## Provided information
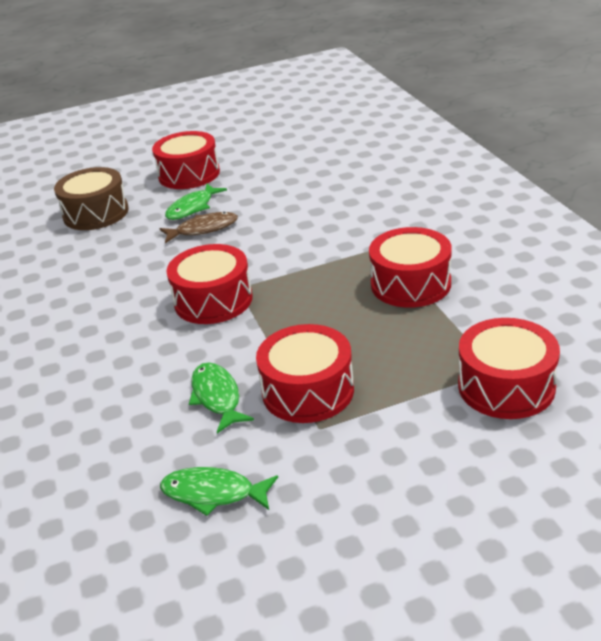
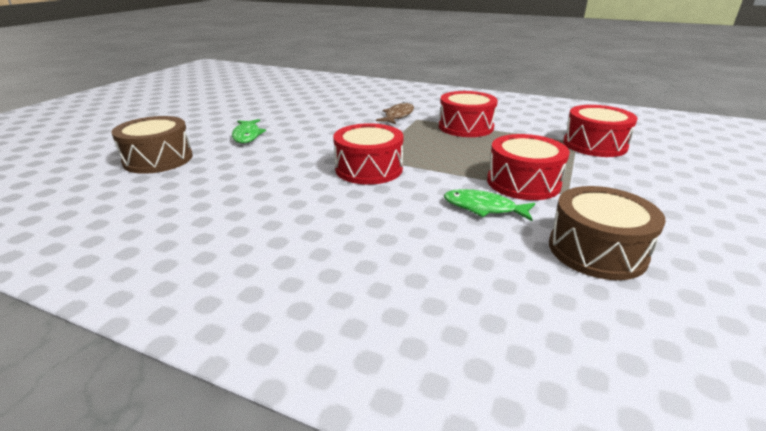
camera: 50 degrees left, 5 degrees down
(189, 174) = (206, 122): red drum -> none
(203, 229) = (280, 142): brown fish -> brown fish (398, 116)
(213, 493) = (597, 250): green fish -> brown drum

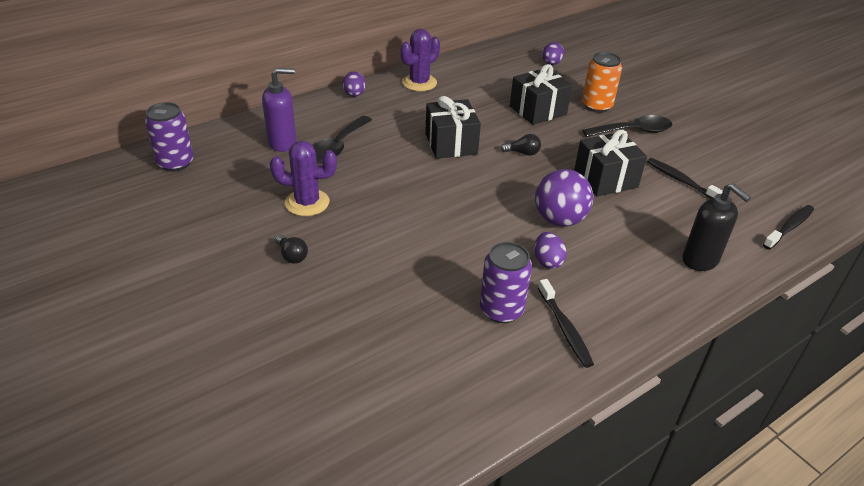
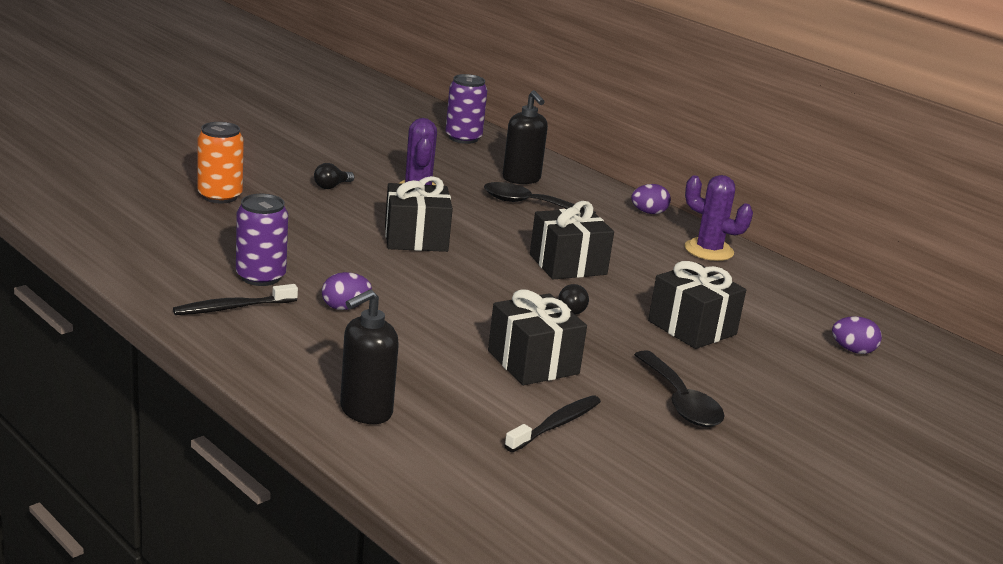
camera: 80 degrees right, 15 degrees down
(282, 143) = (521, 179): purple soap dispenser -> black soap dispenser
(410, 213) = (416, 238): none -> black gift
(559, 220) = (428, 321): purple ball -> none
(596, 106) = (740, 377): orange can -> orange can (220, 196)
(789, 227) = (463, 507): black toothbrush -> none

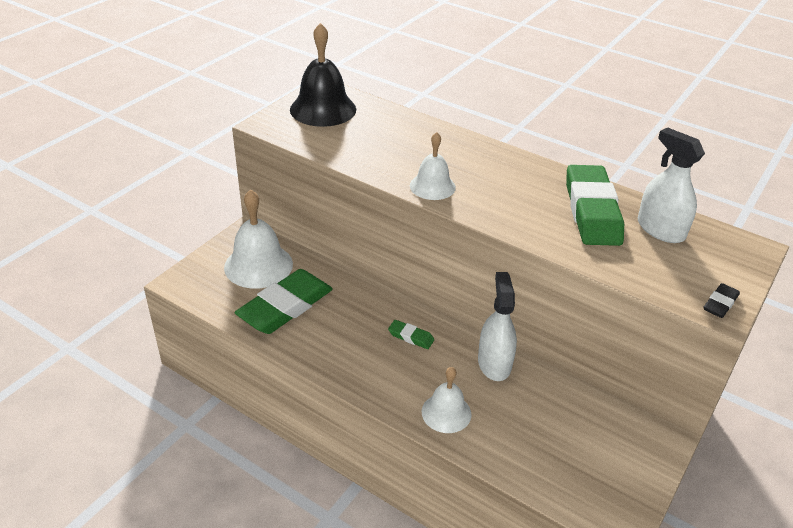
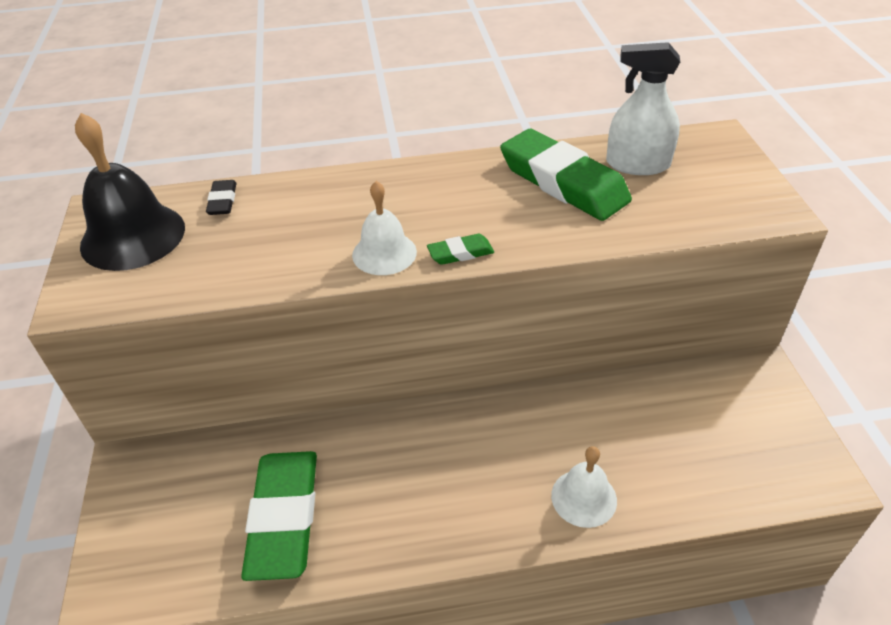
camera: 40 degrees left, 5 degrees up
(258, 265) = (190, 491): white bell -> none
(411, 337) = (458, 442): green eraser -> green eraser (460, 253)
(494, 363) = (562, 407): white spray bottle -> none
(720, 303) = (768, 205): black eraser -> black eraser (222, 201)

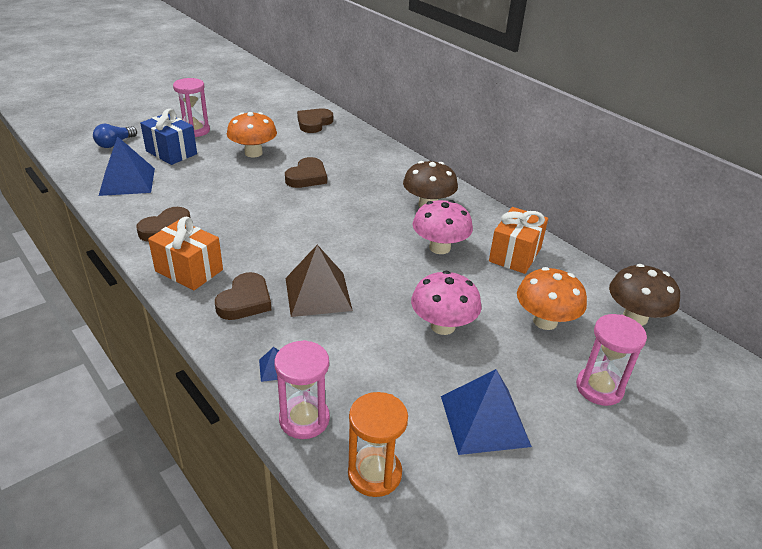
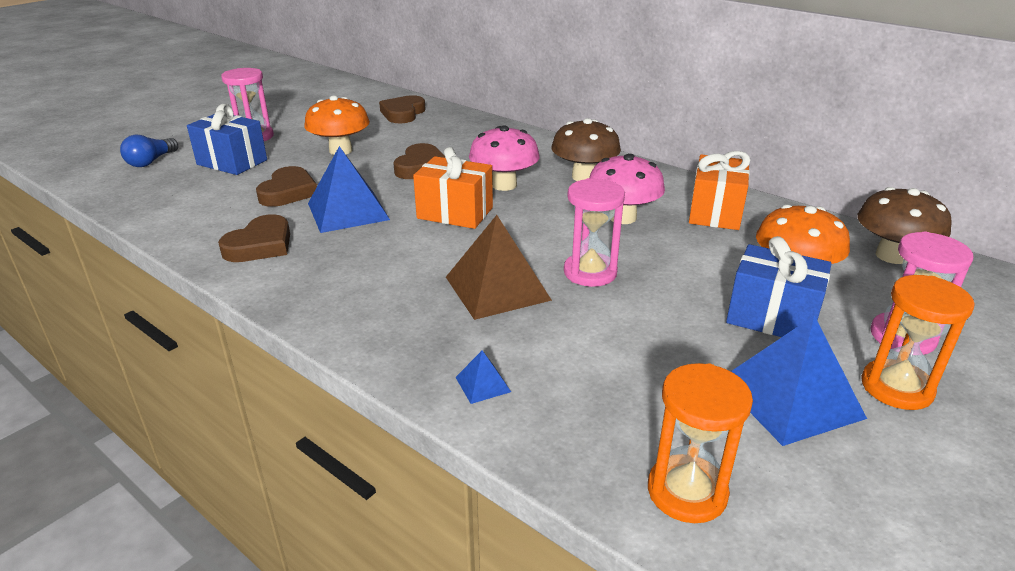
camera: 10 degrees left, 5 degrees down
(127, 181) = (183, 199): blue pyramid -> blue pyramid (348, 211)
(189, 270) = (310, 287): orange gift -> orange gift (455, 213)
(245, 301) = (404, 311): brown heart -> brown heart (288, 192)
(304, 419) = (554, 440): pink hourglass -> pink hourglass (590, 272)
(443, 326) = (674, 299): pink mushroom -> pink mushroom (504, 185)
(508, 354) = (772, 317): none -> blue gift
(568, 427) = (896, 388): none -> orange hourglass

## Goal of the exercise
Please print the entries shown above again, exactly, and skip the pictures.

## The answer
camera: 50 degrees left, 5 degrees down
(189, 174) = (206, 122): red drum -> none
(203, 229) = (280, 142): brown fish -> brown fish (398, 116)
(213, 493) = (597, 250): green fish -> brown drum

camera: 80 degrees right, 15 degrees down
(282, 143) = (521, 179): purple soap dispenser -> black soap dispenser
(410, 213) = (416, 238): none -> black gift
(559, 220) = (428, 321): purple ball -> none
(596, 106) = (740, 377): orange can -> orange can (220, 196)
(789, 227) = (463, 507): black toothbrush -> none

camera: 40 degrees left, 5 degrees up
(258, 265) = (190, 491): white bell -> none
(411, 337) = (458, 442): green eraser -> green eraser (460, 253)
(494, 363) = (562, 407): white spray bottle -> none
(720, 303) = (768, 205): black eraser -> black eraser (222, 201)

camera: 10 degrees left, 5 degrees down
(127, 181) = (183, 199): blue pyramid -> blue pyramid (348, 211)
(189, 270) = (310, 287): orange gift -> orange gift (455, 213)
(245, 301) = (404, 311): brown heart -> brown heart (288, 192)
(304, 419) = (554, 440): pink hourglass -> pink hourglass (590, 272)
(443, 326) = (674, 299): pink mushroom -> pink mushroom (504, 185)
(508, 354) = (772, 317): none -> blue gift
(568, 427) = (896, 388): none -> orange hourglass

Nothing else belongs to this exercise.